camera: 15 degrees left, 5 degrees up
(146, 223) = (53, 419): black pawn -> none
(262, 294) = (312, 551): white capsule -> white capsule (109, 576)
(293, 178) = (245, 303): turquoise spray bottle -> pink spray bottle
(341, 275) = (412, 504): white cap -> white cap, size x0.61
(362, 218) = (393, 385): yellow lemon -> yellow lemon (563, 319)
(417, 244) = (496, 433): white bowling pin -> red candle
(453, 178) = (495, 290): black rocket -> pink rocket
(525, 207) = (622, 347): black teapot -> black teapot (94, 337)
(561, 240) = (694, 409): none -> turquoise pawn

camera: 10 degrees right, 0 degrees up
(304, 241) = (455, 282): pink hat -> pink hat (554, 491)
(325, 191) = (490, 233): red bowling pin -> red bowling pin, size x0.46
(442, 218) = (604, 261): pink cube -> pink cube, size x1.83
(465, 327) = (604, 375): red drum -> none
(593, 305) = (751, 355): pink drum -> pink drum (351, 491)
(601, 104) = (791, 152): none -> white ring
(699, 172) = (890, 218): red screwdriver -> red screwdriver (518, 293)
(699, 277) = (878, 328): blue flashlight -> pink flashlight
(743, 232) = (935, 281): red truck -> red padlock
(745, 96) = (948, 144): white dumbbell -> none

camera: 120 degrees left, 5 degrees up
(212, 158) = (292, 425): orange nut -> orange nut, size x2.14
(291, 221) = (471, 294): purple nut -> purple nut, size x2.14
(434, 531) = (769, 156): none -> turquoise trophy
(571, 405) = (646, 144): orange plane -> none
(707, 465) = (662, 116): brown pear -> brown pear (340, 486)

——

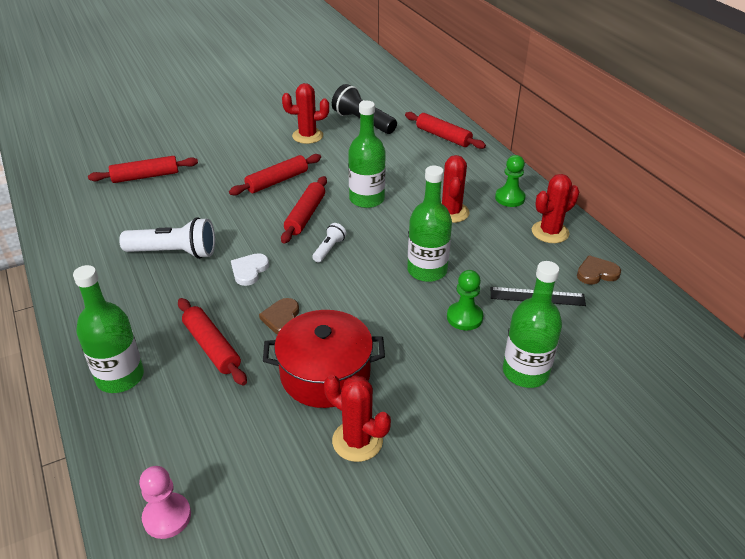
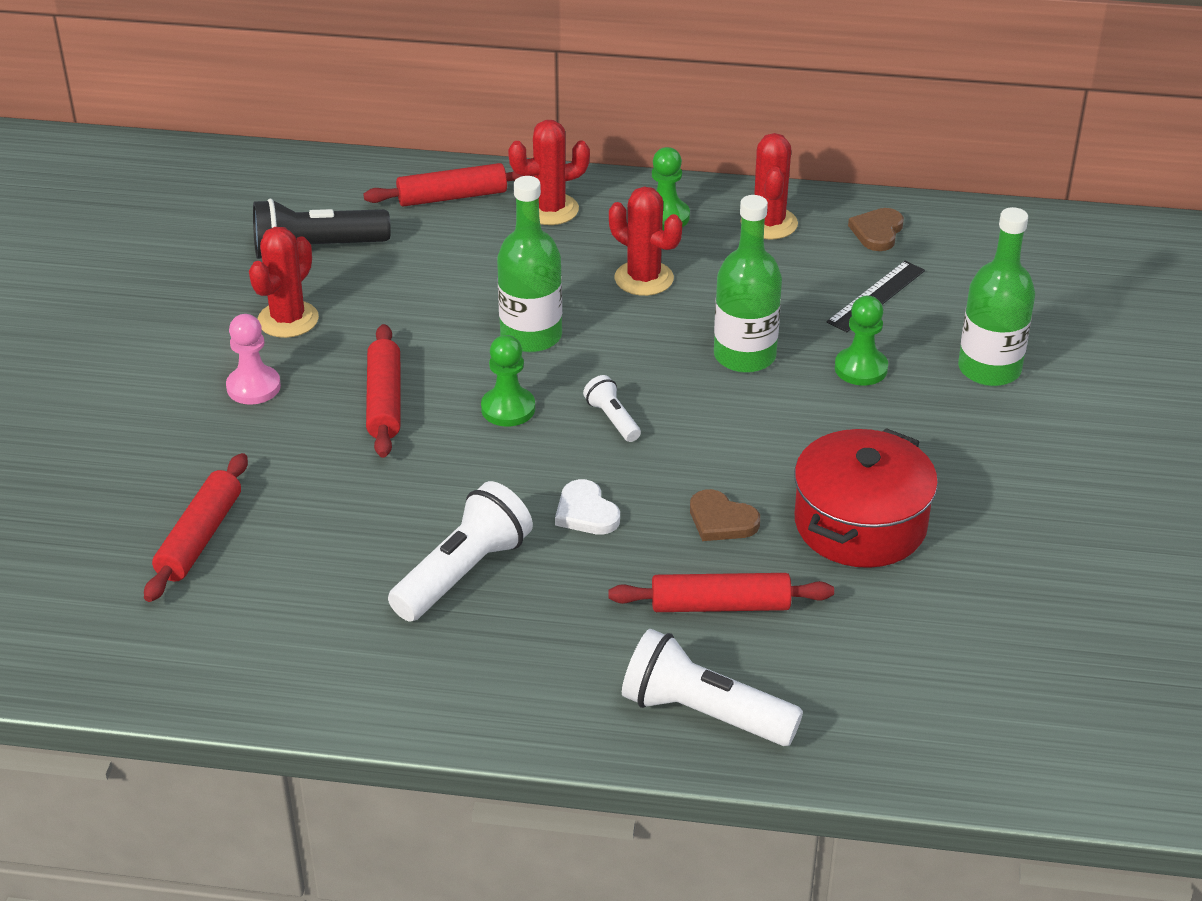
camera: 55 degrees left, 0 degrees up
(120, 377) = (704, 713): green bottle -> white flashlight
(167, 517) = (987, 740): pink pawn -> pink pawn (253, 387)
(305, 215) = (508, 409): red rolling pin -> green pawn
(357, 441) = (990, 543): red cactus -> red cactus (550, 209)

——

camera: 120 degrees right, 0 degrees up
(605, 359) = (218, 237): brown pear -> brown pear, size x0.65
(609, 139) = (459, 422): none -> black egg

——

▶ [WHAT THE TASK ASKS] From the data above, return every line from the line that has "(593, 305) = (751, 355): pink" up to and including the line that has "(212, 158) = (292, 425): orange", exactly.

▶ [TASK RESULT]
(593, 305) = (751, 355): pink drum -> pink drum (351, 491)
(601, 104) = (791, 152): none -> white ring
(699, 172) = (890, 218): red screwdriver -> red screwdriver (518, 293)
(699, 277) = (878, 328): blue flashlight -> pink flashlight
(743, 232) = (935, 281): red truck -> red padlock
(745, 96) = (948, 144): white dumbbell -> none

camera: 120 degrees left, 5 degrees up
(212, 158) = (292, 425): orange nut -> orange nut, size x2.14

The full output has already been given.